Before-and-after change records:
⟨
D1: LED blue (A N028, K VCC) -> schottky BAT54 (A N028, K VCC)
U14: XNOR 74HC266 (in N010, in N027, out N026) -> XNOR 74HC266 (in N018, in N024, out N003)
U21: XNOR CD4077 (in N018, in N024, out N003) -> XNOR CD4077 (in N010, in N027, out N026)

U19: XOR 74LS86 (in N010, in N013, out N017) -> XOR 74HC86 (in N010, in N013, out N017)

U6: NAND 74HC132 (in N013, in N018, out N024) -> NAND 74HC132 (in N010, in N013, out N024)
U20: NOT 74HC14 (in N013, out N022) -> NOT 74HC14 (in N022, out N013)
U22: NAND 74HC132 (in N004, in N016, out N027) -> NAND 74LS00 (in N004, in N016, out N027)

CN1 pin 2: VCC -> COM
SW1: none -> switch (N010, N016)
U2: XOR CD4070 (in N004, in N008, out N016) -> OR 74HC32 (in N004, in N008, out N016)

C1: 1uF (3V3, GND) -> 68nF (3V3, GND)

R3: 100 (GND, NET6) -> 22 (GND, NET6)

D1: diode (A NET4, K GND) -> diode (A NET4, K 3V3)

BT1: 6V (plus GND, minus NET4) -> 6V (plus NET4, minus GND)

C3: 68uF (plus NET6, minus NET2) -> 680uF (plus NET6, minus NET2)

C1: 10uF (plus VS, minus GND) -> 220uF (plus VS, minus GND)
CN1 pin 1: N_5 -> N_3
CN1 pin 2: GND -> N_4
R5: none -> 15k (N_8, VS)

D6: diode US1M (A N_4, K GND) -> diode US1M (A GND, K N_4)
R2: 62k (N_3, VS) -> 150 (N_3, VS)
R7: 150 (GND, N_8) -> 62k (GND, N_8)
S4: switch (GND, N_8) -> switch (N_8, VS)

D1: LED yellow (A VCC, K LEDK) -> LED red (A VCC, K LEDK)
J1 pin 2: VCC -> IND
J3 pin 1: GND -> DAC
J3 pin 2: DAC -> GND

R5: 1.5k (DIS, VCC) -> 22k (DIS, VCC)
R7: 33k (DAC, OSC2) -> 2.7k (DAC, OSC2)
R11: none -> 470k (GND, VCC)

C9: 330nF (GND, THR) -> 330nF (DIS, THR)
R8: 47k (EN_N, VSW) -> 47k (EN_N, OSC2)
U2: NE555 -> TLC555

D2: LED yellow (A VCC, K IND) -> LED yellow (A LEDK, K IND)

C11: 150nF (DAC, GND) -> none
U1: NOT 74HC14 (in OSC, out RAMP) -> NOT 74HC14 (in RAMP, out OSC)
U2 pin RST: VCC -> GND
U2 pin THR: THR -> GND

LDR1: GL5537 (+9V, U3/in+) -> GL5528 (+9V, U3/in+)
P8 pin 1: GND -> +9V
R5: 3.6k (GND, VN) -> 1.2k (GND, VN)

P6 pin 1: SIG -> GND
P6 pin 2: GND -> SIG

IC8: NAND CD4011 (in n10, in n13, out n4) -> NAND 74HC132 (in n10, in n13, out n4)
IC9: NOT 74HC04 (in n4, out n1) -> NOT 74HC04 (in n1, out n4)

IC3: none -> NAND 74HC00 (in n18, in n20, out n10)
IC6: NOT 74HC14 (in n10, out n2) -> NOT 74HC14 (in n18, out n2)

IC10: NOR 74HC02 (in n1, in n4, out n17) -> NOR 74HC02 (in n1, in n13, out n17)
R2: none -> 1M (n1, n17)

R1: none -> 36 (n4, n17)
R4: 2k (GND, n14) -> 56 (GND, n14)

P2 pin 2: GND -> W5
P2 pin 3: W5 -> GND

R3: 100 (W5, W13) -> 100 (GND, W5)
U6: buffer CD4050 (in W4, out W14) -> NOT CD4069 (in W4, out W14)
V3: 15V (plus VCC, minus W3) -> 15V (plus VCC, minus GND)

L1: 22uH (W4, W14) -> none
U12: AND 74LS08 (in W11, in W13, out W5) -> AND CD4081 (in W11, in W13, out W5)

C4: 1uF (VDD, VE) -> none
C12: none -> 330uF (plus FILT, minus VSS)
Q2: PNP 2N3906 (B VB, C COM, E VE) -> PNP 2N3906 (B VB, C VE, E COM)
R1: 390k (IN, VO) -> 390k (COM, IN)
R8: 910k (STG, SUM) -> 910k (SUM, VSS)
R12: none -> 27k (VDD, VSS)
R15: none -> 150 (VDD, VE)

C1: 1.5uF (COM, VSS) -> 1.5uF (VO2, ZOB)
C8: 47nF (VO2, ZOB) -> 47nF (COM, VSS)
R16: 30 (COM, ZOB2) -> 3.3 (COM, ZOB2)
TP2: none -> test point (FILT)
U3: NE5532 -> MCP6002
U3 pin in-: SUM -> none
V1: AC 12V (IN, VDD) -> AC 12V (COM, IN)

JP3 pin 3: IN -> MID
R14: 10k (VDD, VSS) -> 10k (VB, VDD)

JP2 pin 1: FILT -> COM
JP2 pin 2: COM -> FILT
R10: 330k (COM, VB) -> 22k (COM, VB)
⟩
→ **What this task involves**: The line containing "R1: 390k (IN, VO) -> 390k (COM, IN)" opens the range, and the last line of the entries closes it; copy that range exactly.

→ **Result**:
R1: 390k (IN, VO) -> 390k (COM, IN)
R8: 910k (STG, SUM) -> 910k (SUM, VSS)
R12: none -> 27k (VDD, VSS)
R15: none -> 150 (VDD, VE)

C1: 1.5uF (COM, VSS) -> 1.5uF (VO2, ZOB)
C8: 47nF (VO2, ZOB) -> 47nF (COM, VSS)
R16: 30 (COM, ZOB2) -> 3.3 (COM, ZOB2)
TP2: none -> test point (FILT)
U3: NE5532 -> MCP6002
U3 pin in-: SUM -> none
V1: AC 12V (IN, VDD) -> AC 12V (COM, IN)

JP3 pin 3: IN -> MID
R14: 10k (VDD, VSS) -> 10k (VB, VDD)

JP2 pin 1: FILT -> COM
JP2 pin 2: COM -> FILT
R10: 330k (COM, VB) -> 22k (COM, VB)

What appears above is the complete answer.